===== SUPPLIED INFORMATION

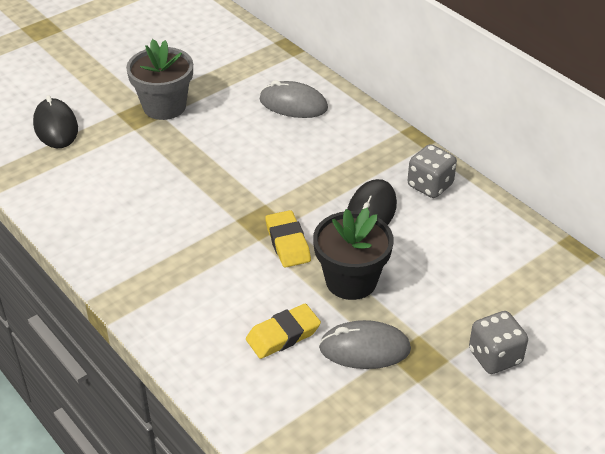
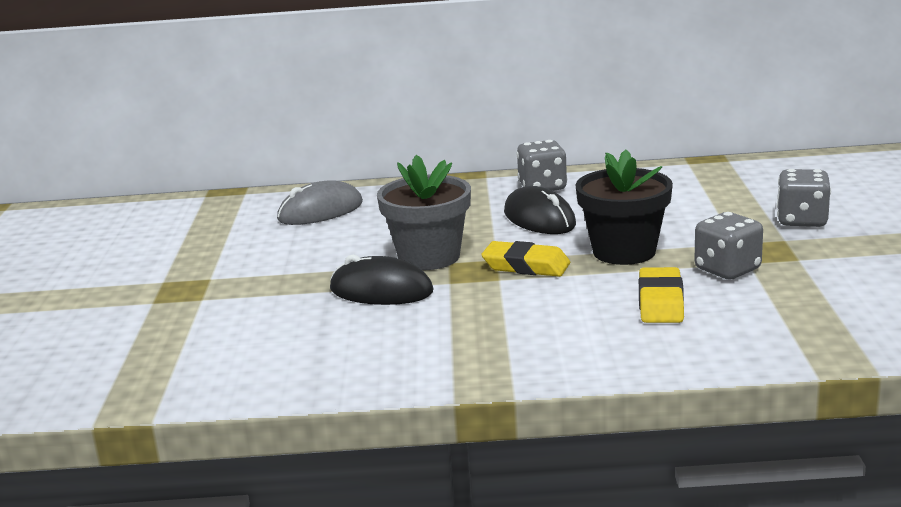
camera: 50 degrees left, 20 degrees down
(56, 127) = (103, 344): black mouse -> black mouse (381, 290)
(164, 106) = (196, 273): grey flower pot -> grey flower pot (429, 257)
(364, 349) = (727, 270): grey mouse -> grey dice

==========

__REQUIREMENT__: Wherever a line of the data above contains "mouse", copy that line.

__YOUR RESPONSE__:
(56, 127) = (103, 344): black mouse -> black mouse (381, 290)
(364, 349) = (727, 270): grey mouse -> grey dice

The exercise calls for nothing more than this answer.